What needs to be done ->
Within the records below, find each line that holds the string "right", then copy it.
# # # #
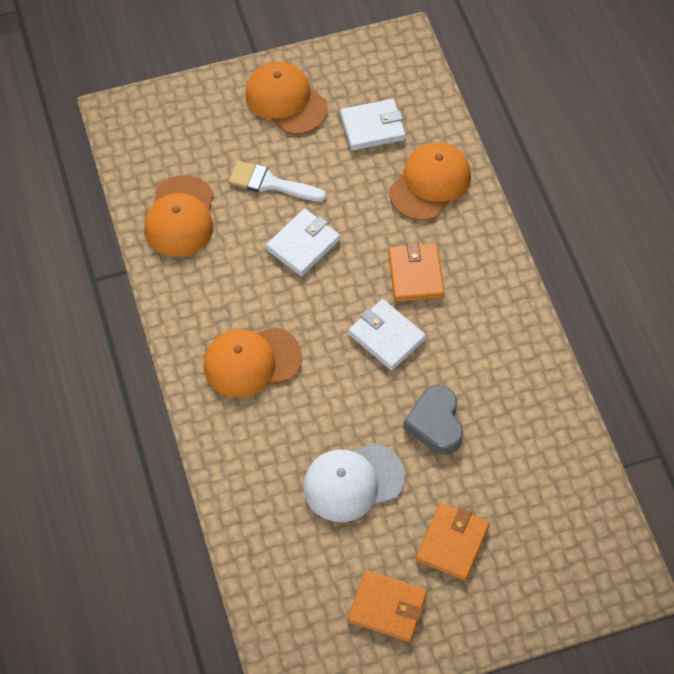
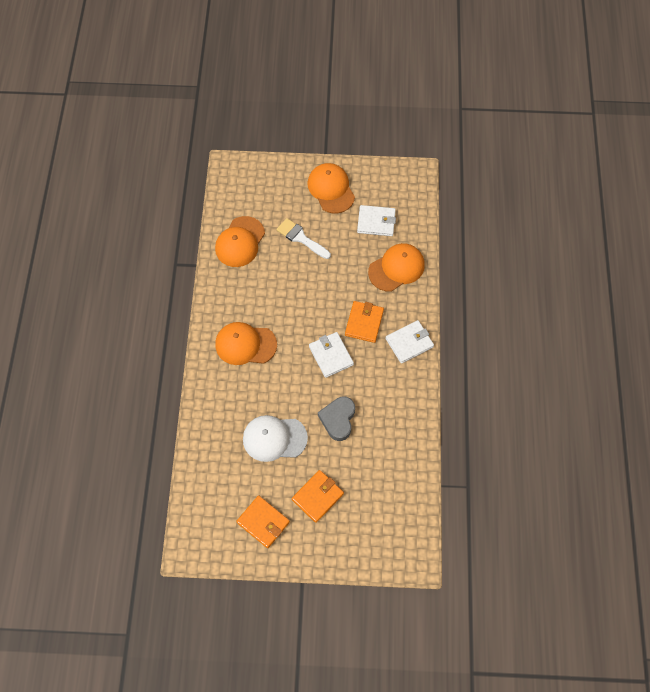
camera: 20 degrees right, 5 degrees up
white wallet [266,209,340,276] -> white wallet moved to [386,320,434,364]

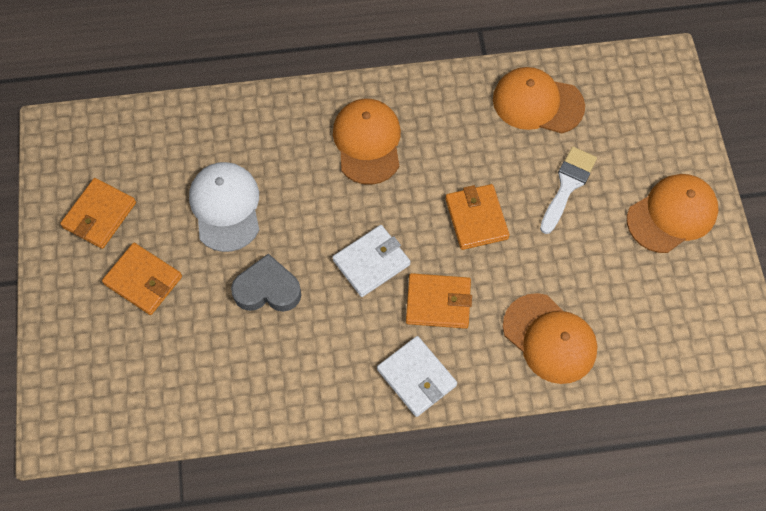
camera: 80 degrees right, 0 degrees up
white wallet [357,205,396,236] -> none
none -> orange wallet [445,184,510,250]

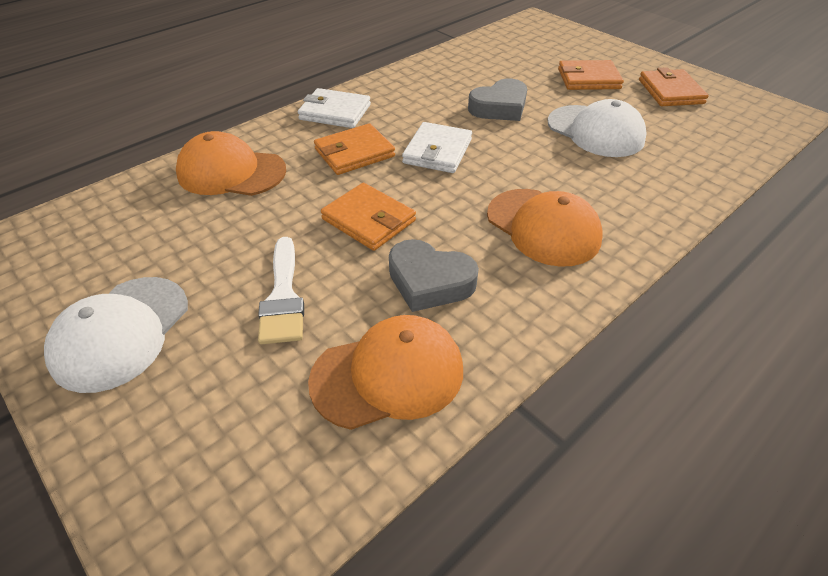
camera: 145 degrees right, 20 degrees down
orange cap [627,174,719,253] -> white cap [44,277,188,393]
none -> grey heart [389,239,479,312]

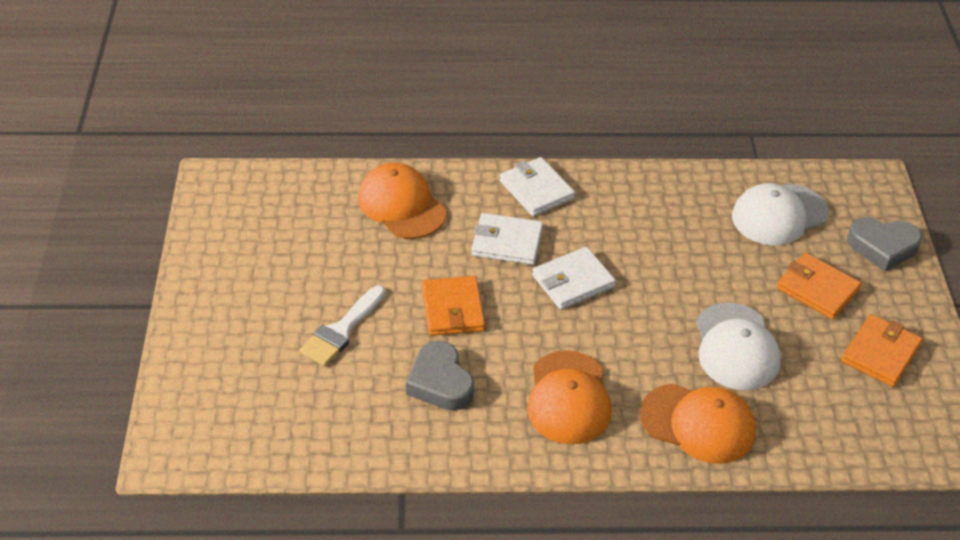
camera: 40 degrees right, 0 degrees up
white cap [44,277,188,393] -> white cap moved to [732,183,828,246]
orange cap [308,315,463,430] -> orange cap moved to [640,384,756,463]
orange wallet [314,123,395,175] -> white wallet [471,213,543,265]
grey heart [468,79,527,121] -> grey heart moved to [847,217,922,271]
# # # #
Response for this exercise ->
camera: 20 degrees right, 5 degrees up
camera: 80 degrees right, 0 degrees up
camera: 145 degrees right, 20 degrees down
camera: 40 degrees right, 0 degrees up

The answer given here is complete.